## Data under study
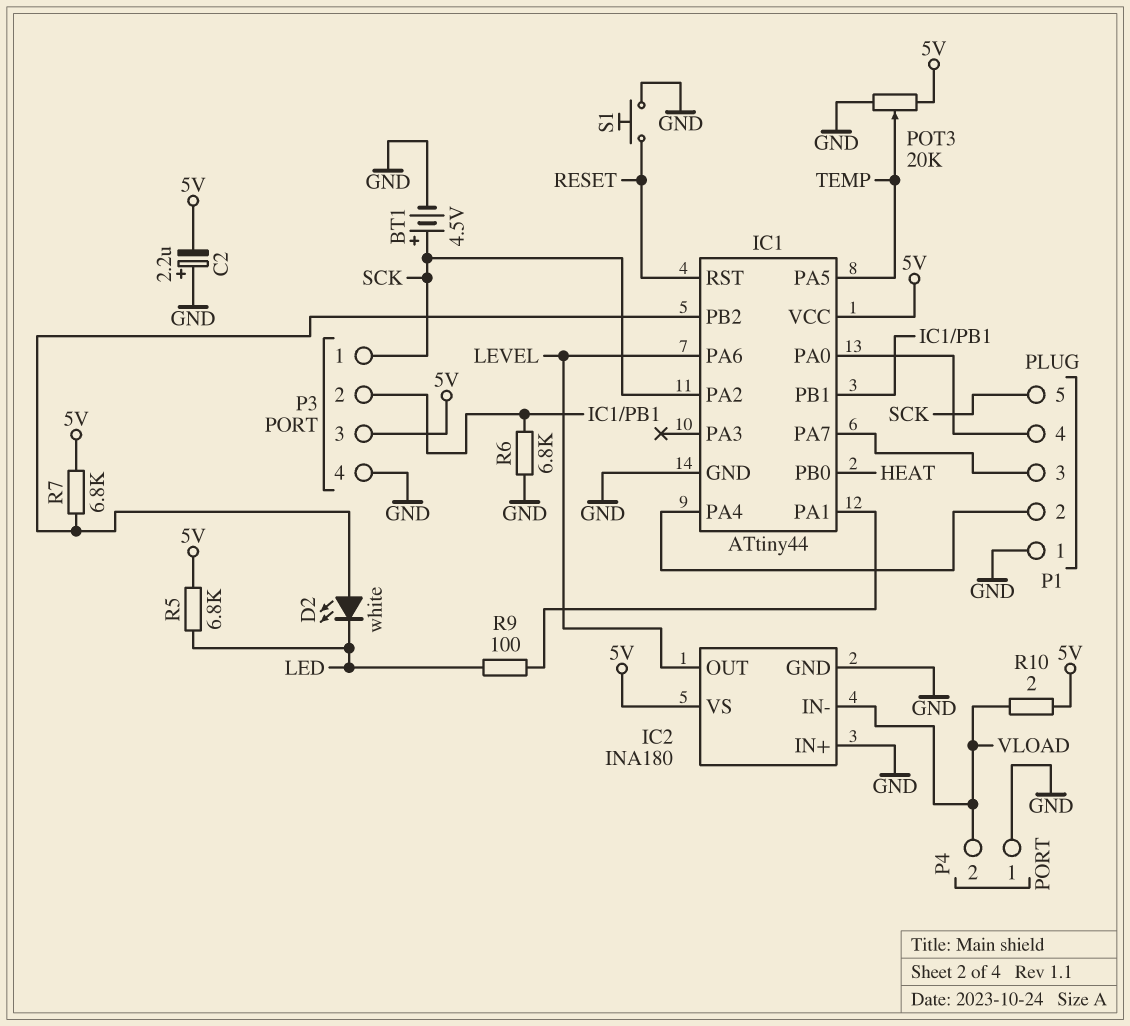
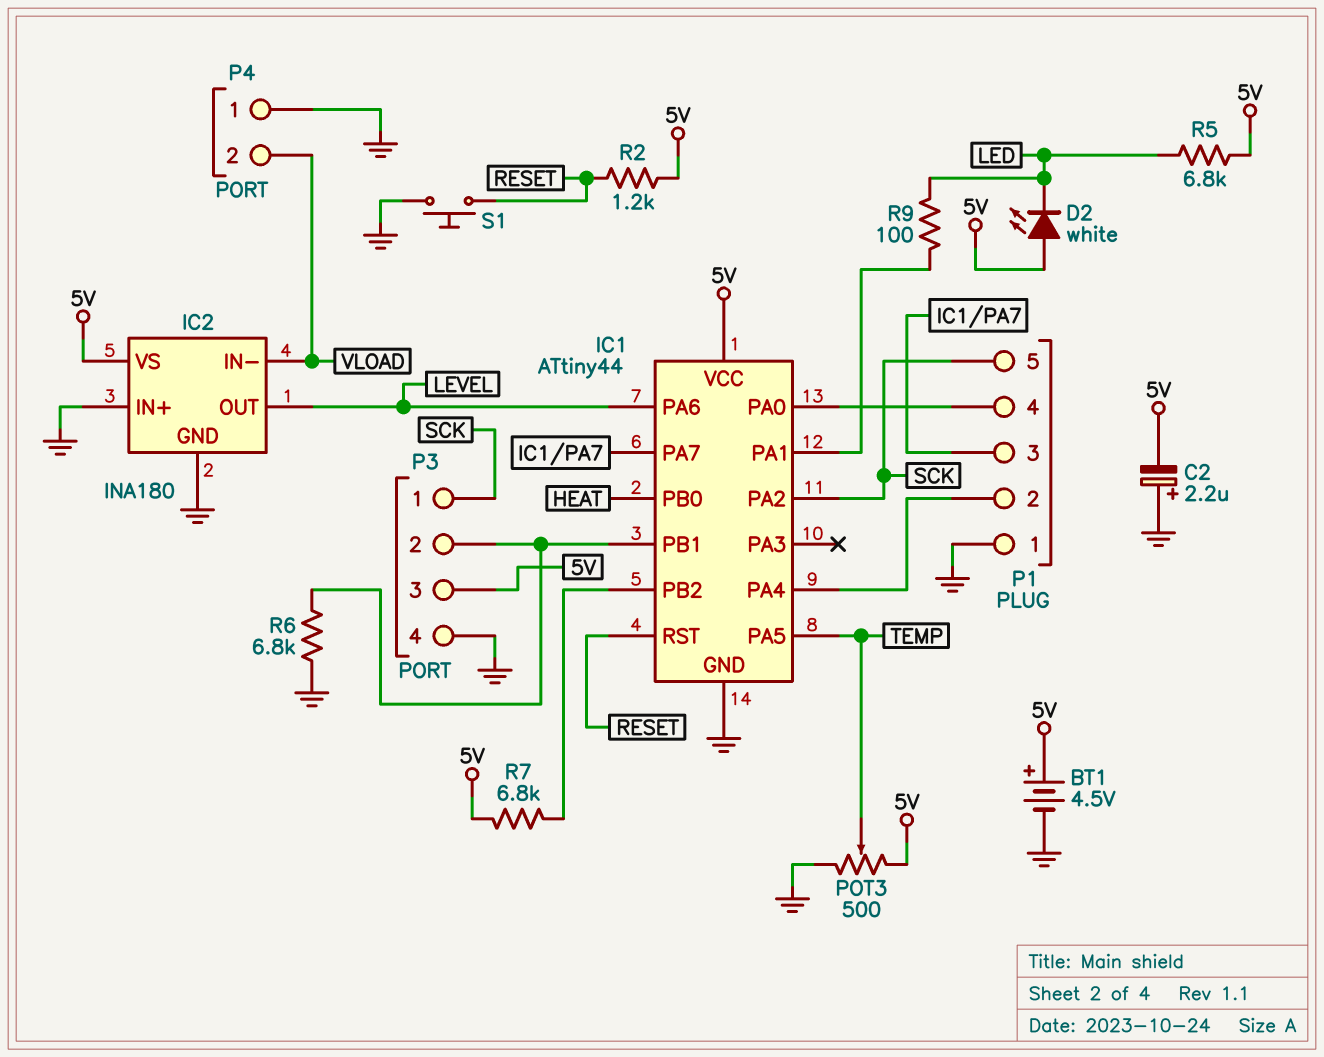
BT1: 4.5V (plus SCK, minus GND) -> 4.5V (plus 5V, minus GND)
D2: LED white (A IC1/PB2, K LED) -> LED white (A 5V, K LED)
POT3: 20k (5V, GND, wiper TEMP) -> 500 (5V, GND, wiper TEMP)
R2: none -> 1.2k (5V, RESET)
R10: 2 (5V, VLOAD) -> none

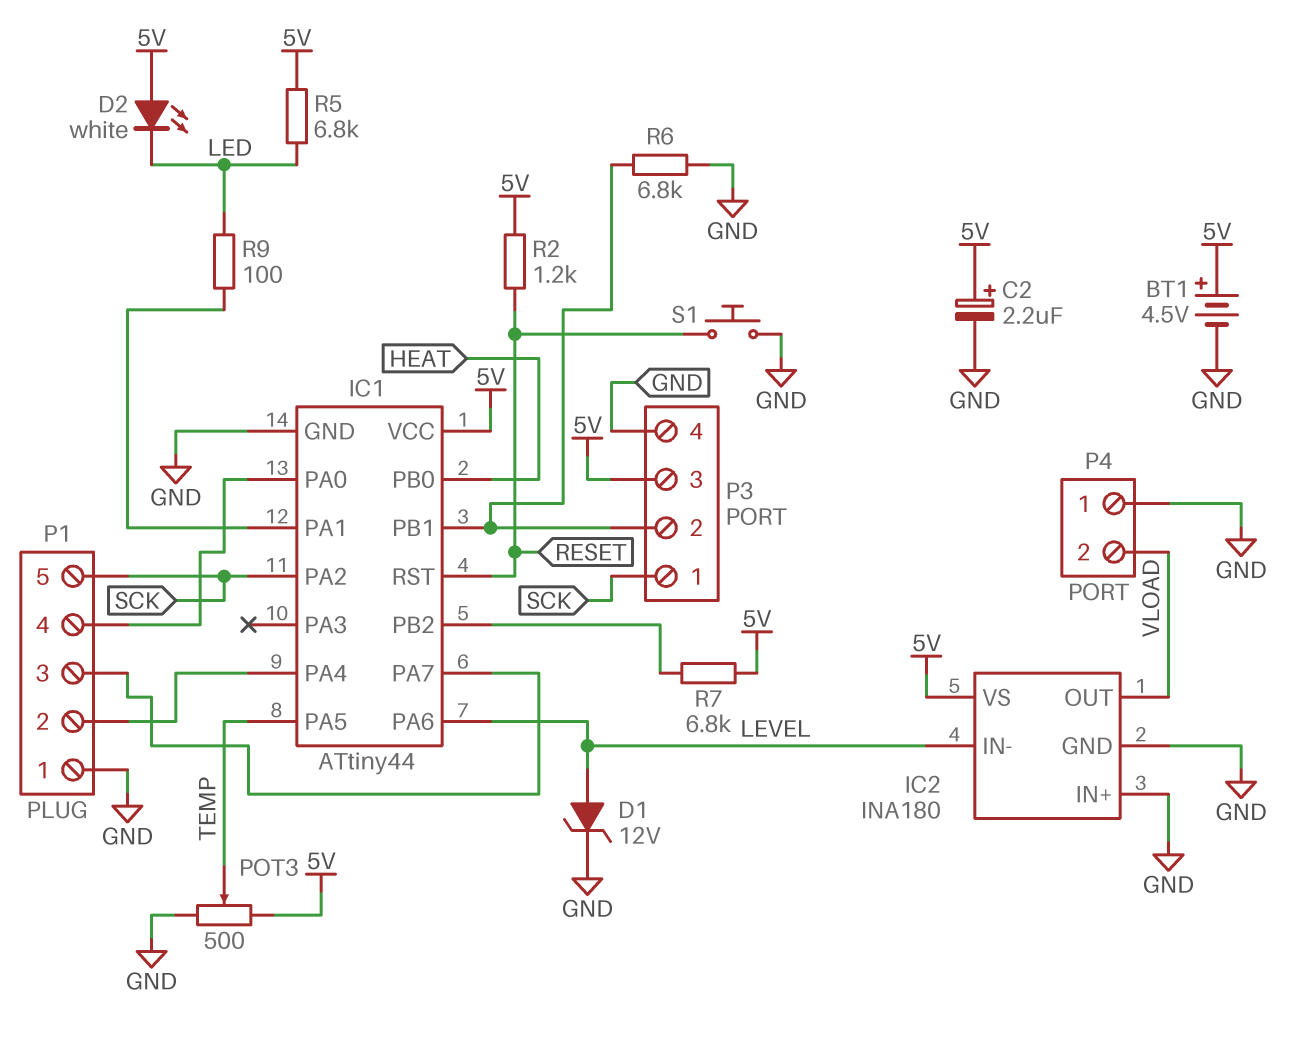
C2: 2.2uF (plus GND, minus 5V) -> 2.2uF (plus 5V, minus GND)
D1: none -> zener 12V (A LEVEL, K GND)
IC2 pin IN-: VLOAD -> LEVEL
IC2 pin OUT: LEVEL -> VLOAD

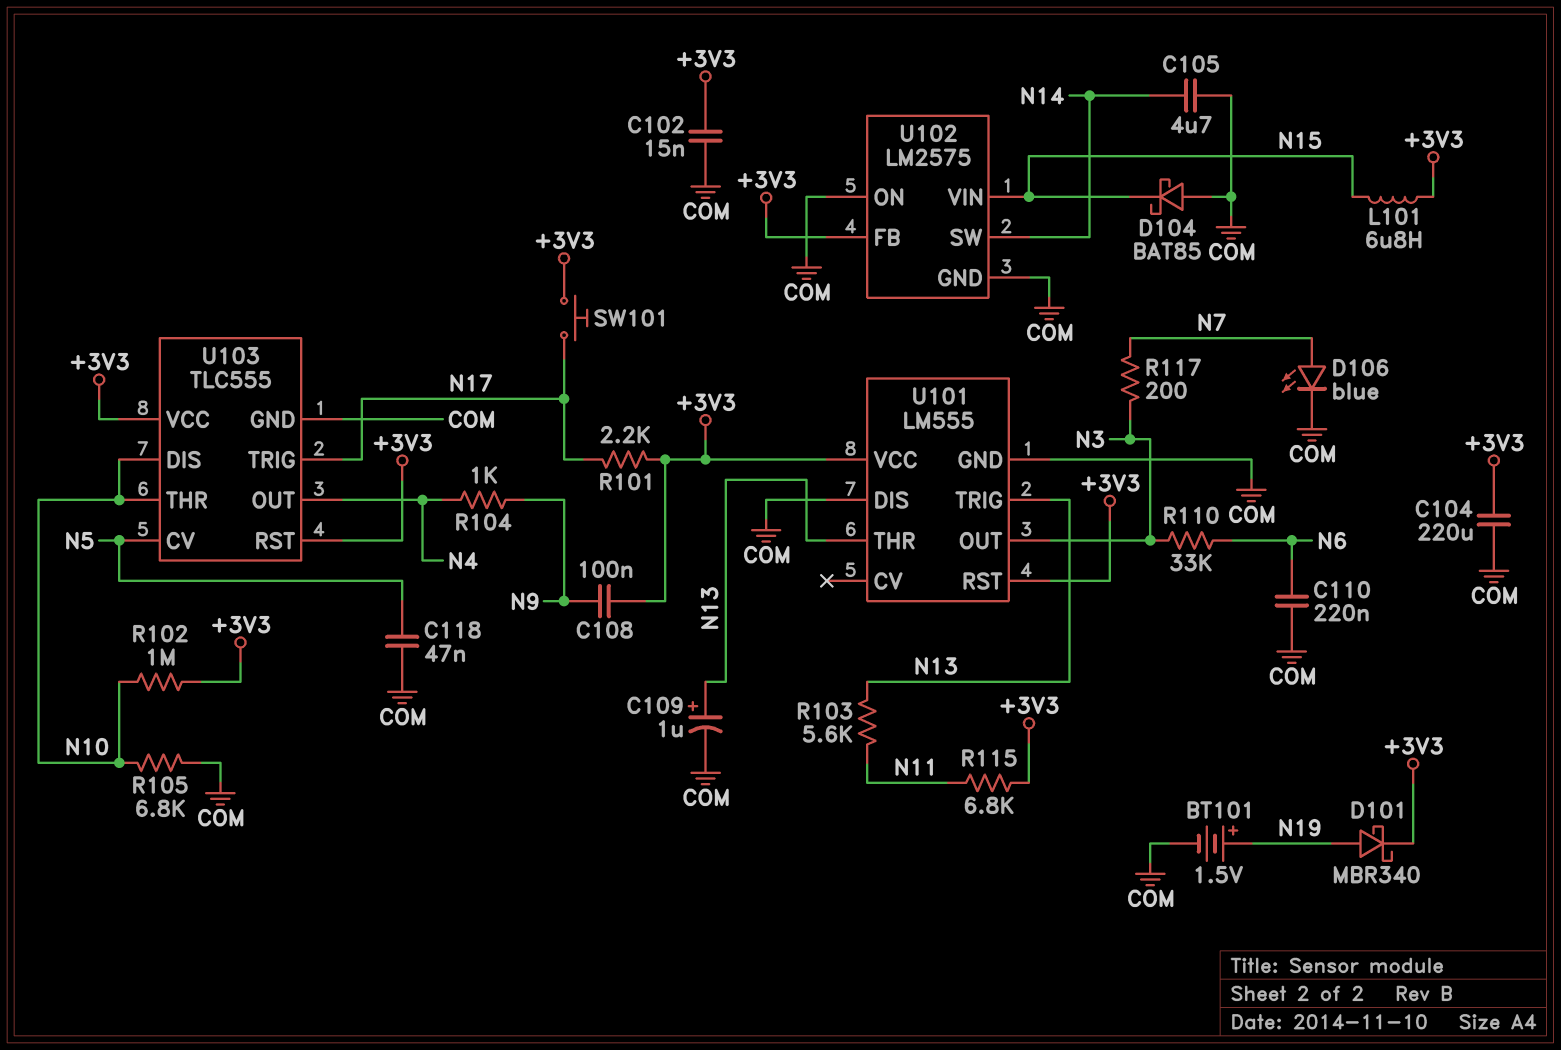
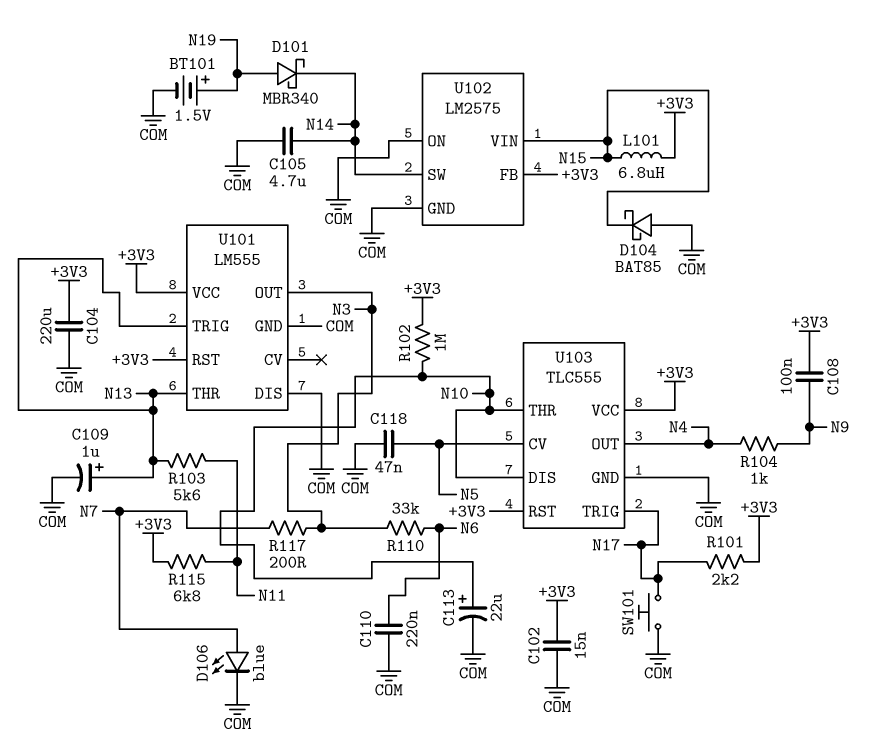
C113: none -> 22uF (plus N10, minus COM)
D101: schottky MBR340 (A N19, K +3V3) -> schottky MBR340 (A N19, K N14)
R105: 6.8k (COM, N10) -> none
SW101: button (+3V3, N17) -> button (COM, N17)

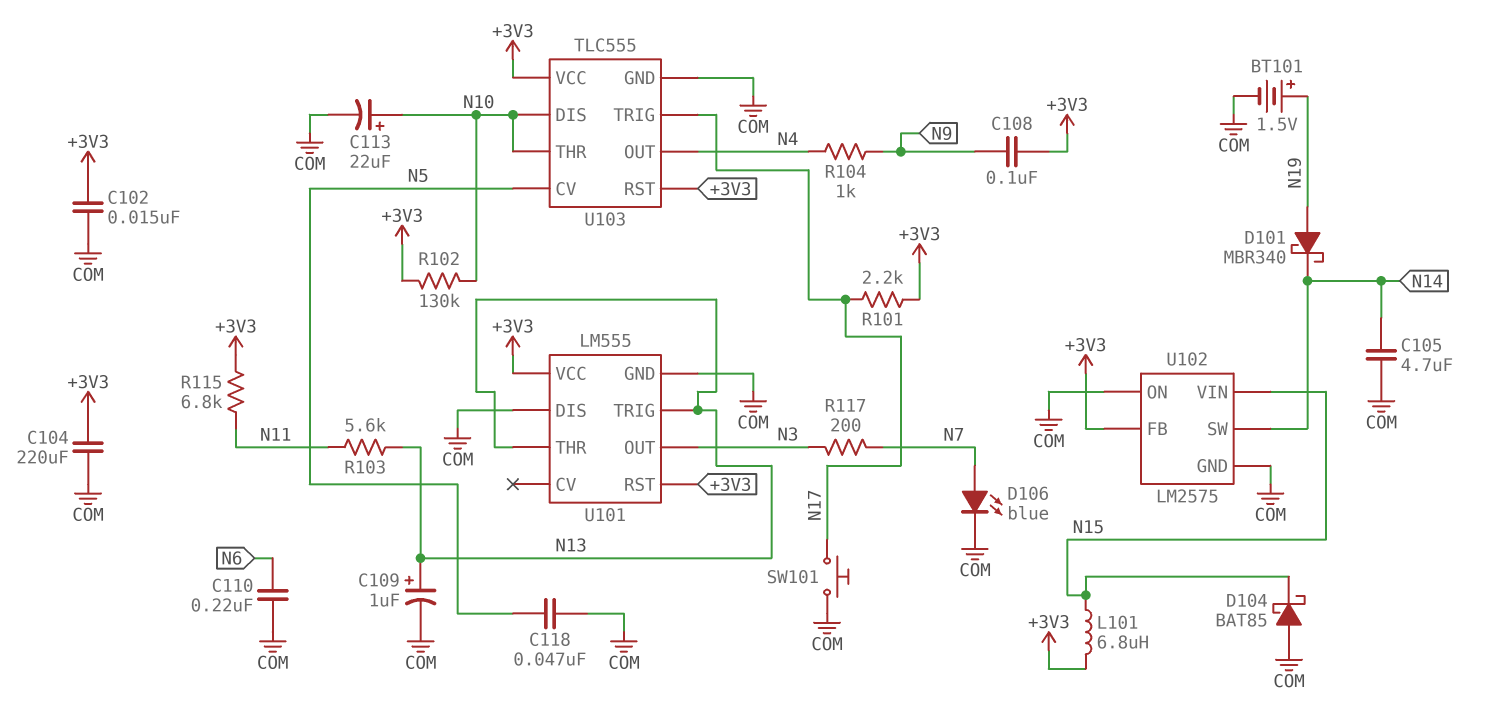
R102: 1M (+3V3, N10) -> 130k (+3V3, N10)
R110: 33k (N3, N6) -> none

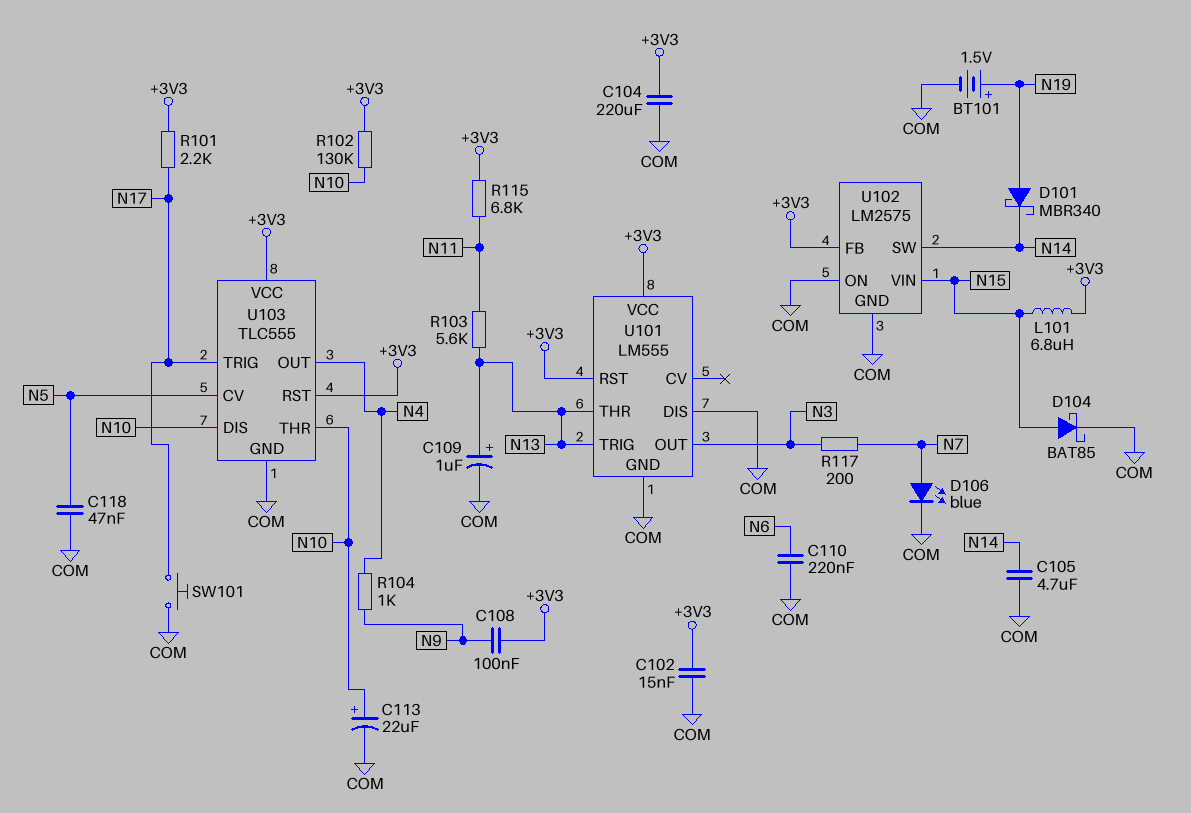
D104: schottky BAT85 (A COM, K N15) -> schottky BAT85 (A N15, K COM)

## Your task
Emit the lines of the data above from the one containing "R102: 1M (+3V3, N10) -> 130k (+3V3, N10)" through its final line, both endpoints included. Pictures do not belong in the output.

## Exercise answer
R102: 1M (+3V3, N10) -> 130k (+3V3, N10)
R110: 33k (N3, N6) -> none

D104: schottky BAT85 (A COM, K N15) -> schottky BAT85 (A N15, K COM)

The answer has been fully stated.